Colored object listings
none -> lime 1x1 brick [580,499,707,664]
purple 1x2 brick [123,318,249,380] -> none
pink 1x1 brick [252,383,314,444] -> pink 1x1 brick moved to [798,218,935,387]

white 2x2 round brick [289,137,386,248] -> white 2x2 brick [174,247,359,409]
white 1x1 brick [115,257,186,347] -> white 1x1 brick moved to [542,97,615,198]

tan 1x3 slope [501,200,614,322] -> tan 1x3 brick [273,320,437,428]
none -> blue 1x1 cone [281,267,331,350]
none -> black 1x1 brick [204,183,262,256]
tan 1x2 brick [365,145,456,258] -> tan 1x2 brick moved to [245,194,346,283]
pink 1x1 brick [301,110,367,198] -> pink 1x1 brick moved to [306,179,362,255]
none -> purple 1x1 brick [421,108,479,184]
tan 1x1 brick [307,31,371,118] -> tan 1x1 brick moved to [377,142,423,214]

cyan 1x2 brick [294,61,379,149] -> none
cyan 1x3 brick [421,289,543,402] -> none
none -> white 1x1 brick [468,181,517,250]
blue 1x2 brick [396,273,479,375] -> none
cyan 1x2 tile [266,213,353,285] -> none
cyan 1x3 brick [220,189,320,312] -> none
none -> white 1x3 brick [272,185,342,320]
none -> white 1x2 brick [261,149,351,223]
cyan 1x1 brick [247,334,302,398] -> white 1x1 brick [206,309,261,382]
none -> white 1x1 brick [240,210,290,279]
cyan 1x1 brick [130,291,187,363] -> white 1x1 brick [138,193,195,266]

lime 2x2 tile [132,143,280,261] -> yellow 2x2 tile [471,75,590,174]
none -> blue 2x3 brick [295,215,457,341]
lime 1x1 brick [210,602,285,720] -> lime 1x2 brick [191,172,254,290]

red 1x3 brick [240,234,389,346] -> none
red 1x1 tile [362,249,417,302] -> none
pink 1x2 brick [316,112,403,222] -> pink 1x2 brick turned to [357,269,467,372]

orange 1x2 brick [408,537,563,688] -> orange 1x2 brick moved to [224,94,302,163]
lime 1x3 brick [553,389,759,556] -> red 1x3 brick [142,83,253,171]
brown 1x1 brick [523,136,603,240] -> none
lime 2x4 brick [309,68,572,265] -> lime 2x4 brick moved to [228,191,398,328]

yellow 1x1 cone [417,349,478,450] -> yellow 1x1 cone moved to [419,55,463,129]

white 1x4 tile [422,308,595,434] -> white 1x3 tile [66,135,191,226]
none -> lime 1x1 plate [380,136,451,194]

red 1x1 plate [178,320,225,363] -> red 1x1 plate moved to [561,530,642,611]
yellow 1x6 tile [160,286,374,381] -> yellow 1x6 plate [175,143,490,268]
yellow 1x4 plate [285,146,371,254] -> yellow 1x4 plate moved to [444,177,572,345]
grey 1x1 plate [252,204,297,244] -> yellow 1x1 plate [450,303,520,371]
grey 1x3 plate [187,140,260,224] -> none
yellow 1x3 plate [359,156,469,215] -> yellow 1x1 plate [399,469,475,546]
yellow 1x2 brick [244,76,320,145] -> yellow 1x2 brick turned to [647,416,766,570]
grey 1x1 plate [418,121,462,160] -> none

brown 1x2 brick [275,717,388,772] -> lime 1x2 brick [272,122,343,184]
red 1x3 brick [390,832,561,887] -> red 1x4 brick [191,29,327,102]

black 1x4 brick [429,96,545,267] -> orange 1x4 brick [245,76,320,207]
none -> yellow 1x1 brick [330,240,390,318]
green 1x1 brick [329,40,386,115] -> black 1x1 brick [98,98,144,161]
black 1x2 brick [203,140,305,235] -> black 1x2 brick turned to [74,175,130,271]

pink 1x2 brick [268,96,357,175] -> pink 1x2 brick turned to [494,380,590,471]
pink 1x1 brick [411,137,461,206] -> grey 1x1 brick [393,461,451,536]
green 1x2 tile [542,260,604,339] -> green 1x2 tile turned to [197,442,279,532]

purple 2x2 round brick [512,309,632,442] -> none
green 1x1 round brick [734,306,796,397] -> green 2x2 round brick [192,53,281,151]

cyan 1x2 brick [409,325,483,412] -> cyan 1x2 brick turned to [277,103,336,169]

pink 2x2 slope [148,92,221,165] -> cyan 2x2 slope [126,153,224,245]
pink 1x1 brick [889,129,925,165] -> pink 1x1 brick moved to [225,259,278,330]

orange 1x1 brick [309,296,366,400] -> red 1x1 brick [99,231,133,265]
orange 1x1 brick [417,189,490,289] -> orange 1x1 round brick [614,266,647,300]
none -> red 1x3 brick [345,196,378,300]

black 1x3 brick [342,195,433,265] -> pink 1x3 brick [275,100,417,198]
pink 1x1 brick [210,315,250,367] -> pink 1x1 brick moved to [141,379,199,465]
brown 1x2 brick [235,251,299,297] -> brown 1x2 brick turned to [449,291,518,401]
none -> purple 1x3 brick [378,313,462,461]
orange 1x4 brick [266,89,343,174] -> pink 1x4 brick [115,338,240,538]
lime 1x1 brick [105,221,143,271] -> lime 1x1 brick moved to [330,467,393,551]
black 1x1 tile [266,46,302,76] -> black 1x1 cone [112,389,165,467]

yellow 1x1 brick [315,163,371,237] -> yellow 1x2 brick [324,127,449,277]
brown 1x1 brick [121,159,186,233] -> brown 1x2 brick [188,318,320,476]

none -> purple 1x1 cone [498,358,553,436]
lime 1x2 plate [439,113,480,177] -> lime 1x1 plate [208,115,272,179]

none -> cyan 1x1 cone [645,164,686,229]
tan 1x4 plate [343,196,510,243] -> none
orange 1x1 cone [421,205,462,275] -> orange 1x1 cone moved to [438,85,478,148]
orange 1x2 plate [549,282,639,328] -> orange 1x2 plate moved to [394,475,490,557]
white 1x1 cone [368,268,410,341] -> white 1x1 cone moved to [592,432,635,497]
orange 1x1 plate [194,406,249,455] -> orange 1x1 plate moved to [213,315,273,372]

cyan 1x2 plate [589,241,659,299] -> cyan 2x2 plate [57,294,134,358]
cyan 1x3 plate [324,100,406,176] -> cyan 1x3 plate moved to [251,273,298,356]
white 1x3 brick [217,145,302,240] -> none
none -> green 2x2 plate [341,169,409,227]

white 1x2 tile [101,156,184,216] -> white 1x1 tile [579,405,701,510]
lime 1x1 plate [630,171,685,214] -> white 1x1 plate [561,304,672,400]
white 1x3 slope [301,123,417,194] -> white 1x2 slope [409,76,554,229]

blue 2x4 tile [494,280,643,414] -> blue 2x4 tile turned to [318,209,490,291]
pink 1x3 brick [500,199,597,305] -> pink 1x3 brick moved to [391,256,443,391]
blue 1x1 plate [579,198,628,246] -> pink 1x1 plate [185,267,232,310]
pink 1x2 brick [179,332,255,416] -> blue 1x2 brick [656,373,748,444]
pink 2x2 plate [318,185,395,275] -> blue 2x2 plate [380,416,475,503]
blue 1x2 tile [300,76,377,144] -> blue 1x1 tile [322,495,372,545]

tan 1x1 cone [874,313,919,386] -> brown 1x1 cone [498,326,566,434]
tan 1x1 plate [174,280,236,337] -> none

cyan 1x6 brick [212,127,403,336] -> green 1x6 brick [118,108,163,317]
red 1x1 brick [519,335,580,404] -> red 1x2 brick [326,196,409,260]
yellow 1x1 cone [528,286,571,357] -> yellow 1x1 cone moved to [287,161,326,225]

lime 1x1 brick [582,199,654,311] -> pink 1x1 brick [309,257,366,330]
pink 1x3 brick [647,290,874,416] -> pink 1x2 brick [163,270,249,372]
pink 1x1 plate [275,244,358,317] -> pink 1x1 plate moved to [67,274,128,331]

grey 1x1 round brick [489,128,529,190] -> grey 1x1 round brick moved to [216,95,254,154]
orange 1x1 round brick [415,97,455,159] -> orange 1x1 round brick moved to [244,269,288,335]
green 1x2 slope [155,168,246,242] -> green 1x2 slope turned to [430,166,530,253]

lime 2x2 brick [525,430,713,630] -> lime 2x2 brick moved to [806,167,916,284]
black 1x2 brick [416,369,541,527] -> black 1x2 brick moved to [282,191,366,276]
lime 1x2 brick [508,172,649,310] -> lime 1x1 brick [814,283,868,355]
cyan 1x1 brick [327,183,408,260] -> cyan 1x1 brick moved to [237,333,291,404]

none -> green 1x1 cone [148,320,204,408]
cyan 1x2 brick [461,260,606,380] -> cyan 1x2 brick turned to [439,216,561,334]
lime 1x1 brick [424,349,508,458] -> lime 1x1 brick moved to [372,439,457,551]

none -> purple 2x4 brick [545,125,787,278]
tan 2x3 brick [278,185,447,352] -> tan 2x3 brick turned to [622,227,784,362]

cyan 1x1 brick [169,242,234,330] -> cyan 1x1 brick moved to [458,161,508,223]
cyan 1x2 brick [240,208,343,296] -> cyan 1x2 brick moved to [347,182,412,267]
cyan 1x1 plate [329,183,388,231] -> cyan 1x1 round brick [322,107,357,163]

Task
The "cyan 1x2 brick [461,260,606,380]" line through the last line above: set these down exactly and add nothing else.

Answer box
cyan 1x2 brick [461,260,606,380] -> cyan 1x2 brick turned to [439,216,561,334]
lime 1x1 brick [424,349,508,458] -> lime 1x1 brick moved to [372,439,457,551]

none -> purple 2x4 brick [545,125,787,278]
tan 2x3 brick [278,185,447,352] -> tan 2x3 brick turned to [622,227,784,362]

cyan 1x1 brick [169,242,234,330] -> cyan 1x1 brick moved to [458,161,508,223]
cyan 1x2 brick [240,208,343,296] -> cyan 1x2 brick moved to [347,182,412,267]
cyan 1x1 plate [329,183,388,231] -> cyan 1x1 round brick [322,107,357,163]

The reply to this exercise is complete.